What you will do
Copy the records below word for word, from the line that contains "cyan semicircle: rotated" up to and including the line that contains "yellow rectangle at (307, 669): rotated". Leave the pictures out of your answer.

[Saved data entries]
——————

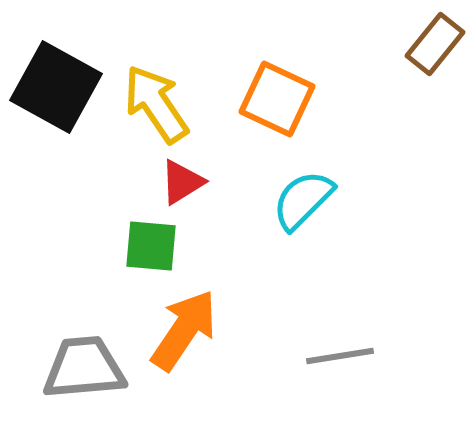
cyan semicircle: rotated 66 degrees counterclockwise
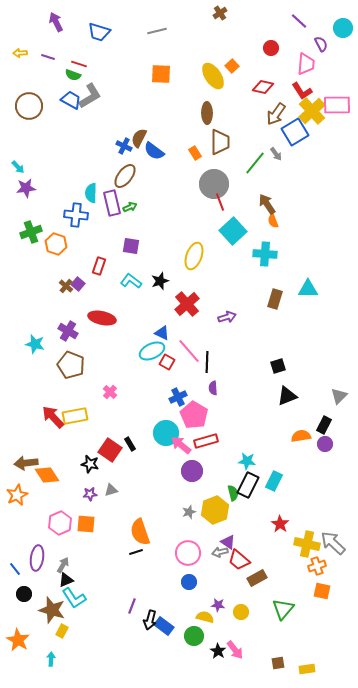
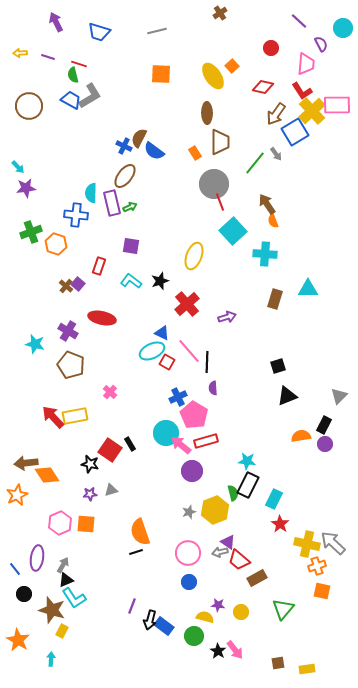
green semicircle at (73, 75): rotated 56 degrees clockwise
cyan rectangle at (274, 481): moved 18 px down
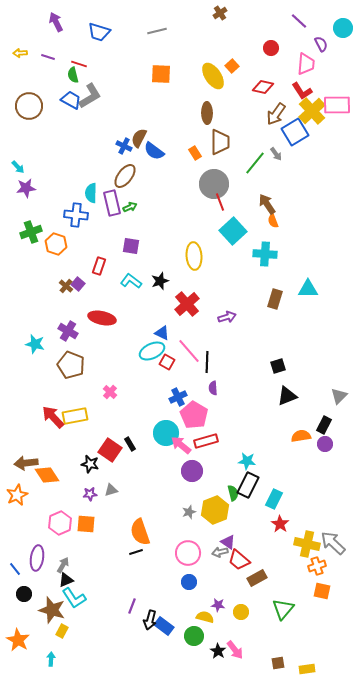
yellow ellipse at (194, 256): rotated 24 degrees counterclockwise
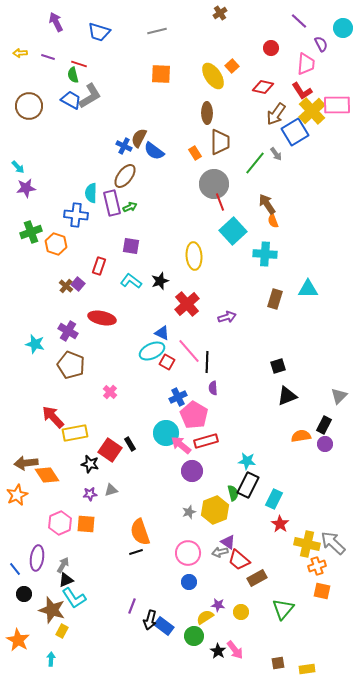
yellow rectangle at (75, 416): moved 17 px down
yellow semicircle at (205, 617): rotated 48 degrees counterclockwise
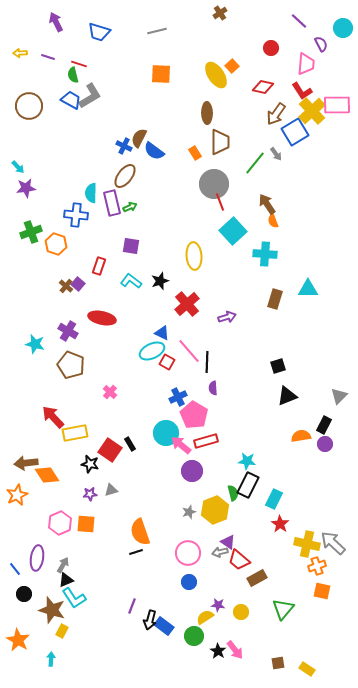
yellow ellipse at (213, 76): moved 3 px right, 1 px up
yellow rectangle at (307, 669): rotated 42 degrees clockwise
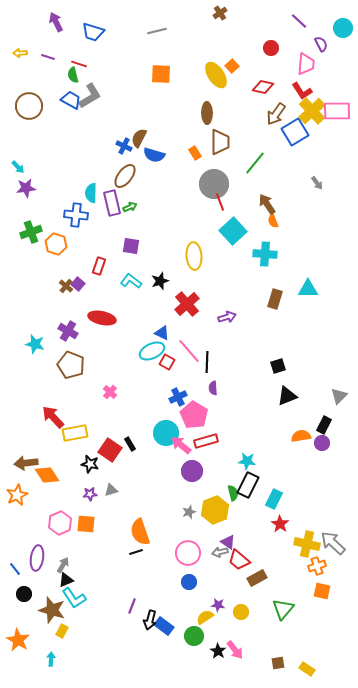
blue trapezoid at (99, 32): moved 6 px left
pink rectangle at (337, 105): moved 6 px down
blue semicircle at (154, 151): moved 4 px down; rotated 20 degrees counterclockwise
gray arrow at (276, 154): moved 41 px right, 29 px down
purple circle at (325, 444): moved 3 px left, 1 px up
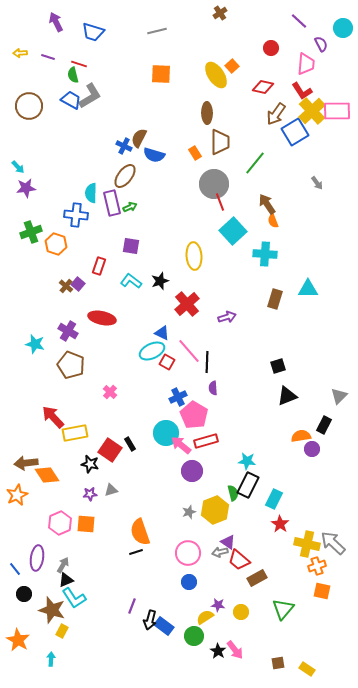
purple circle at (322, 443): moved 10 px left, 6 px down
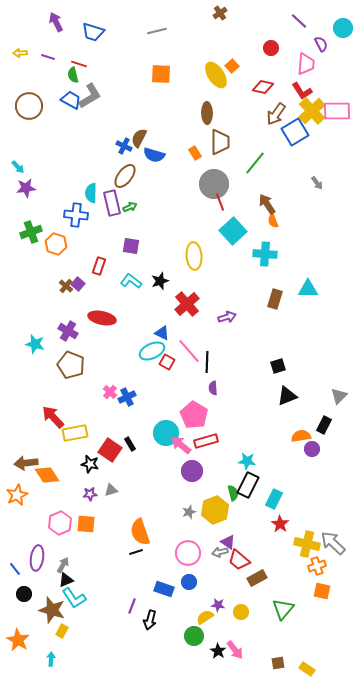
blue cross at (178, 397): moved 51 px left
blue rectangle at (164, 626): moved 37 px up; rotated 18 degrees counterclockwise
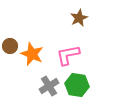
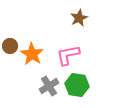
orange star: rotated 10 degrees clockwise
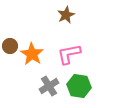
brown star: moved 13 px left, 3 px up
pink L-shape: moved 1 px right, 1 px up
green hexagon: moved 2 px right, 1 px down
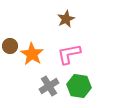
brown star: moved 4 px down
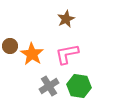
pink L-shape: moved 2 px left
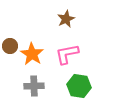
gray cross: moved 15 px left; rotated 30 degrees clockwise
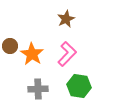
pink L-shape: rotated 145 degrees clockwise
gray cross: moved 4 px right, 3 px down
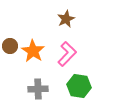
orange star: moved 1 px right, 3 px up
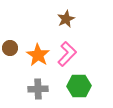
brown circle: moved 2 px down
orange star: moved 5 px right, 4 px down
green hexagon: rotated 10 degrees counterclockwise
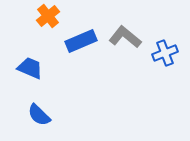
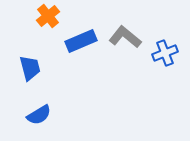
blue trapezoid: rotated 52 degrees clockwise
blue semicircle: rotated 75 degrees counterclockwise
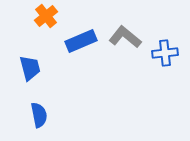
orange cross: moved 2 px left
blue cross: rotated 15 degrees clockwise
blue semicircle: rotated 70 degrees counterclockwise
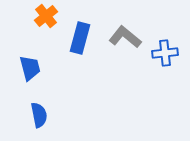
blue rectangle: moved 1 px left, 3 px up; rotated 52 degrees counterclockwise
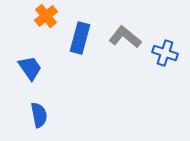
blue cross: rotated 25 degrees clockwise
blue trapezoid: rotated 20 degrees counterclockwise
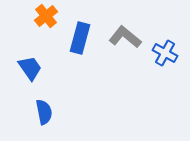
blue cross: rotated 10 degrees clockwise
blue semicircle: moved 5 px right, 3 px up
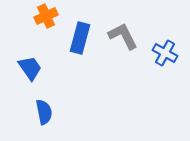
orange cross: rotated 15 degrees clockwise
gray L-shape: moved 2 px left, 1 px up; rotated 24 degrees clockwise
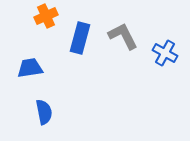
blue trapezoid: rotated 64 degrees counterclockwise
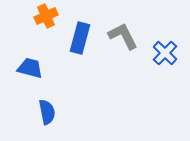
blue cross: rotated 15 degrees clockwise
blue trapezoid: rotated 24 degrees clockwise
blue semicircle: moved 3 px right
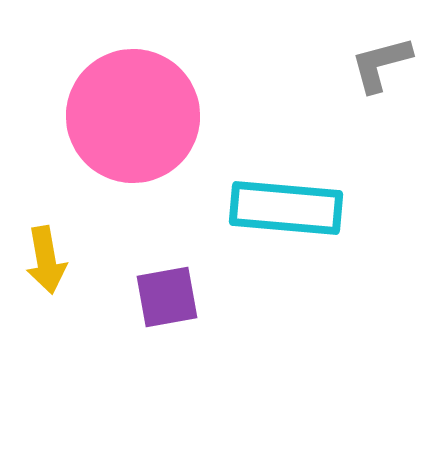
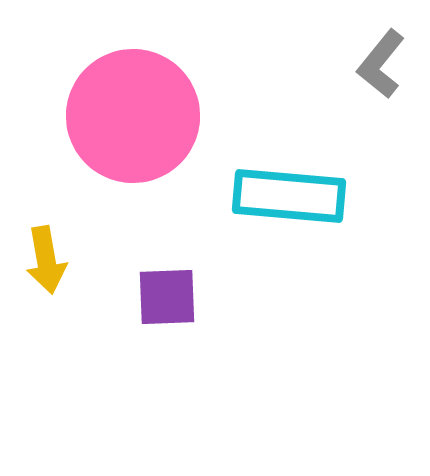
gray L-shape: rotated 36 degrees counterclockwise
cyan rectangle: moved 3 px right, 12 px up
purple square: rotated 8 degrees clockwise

——————

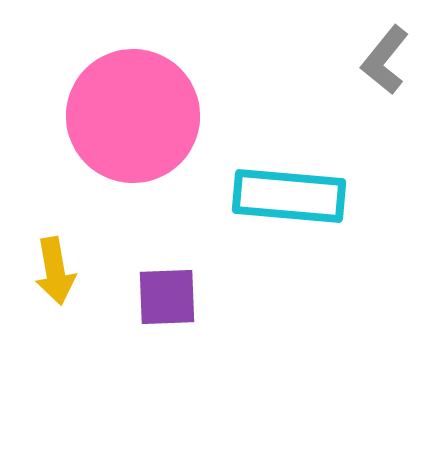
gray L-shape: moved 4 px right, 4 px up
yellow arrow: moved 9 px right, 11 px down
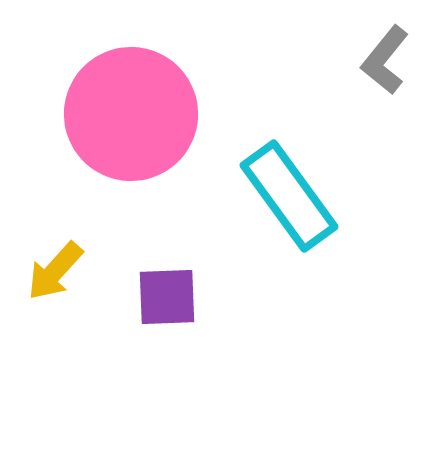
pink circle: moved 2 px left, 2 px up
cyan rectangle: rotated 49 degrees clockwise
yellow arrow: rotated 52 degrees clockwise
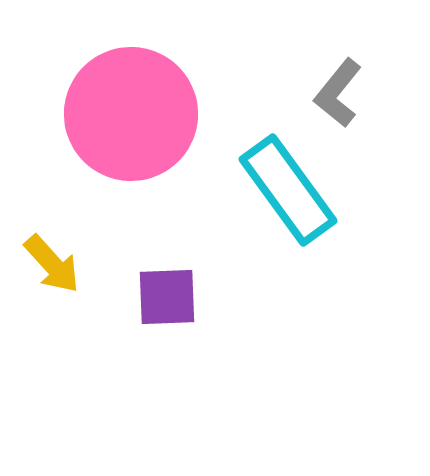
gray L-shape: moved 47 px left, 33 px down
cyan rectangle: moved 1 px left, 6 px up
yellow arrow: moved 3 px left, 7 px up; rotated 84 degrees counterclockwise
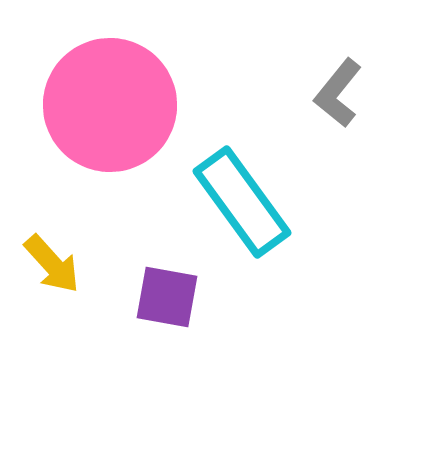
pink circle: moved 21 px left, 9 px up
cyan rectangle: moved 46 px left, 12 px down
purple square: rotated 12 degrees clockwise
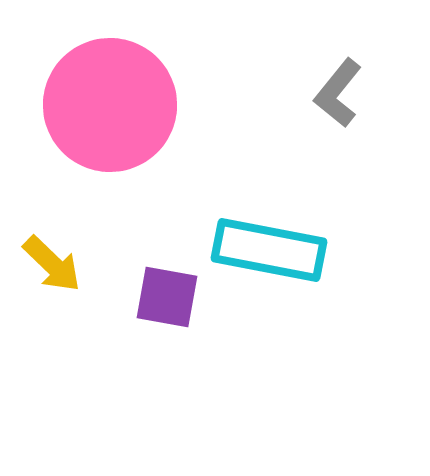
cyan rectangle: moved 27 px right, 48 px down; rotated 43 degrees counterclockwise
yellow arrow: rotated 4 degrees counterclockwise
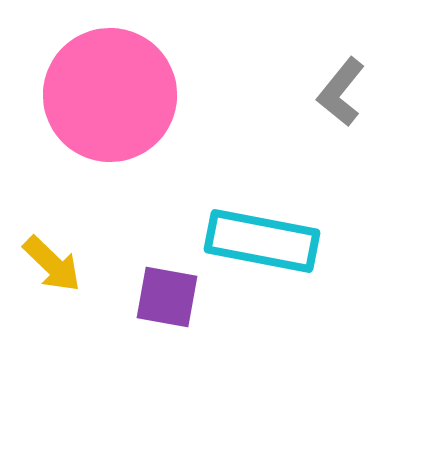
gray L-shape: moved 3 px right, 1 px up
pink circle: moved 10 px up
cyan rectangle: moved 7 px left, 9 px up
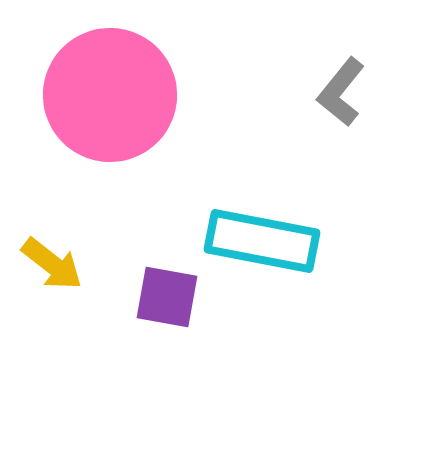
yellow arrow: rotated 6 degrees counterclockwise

——————

Task result
cyan semicircle: rotated 66 degrees counterclockwise
green semicircle at (73, 75): rotated 56 degrees clockwise
cyan rectangle at (274, 481): moved 18 px down
yellow ellipse at (194, 256): rotated 24 degrees counterclockwise
yellow rectangle at (75, 416): moved 17 px down
yellow semicircle at (205, 617): rotated 48 degrees counterclockwise
yellow ellipse at (213, 76): moved 3 px right, 1 px up
yellow rectangle at (307, 669): rotated 42 degrees clockwise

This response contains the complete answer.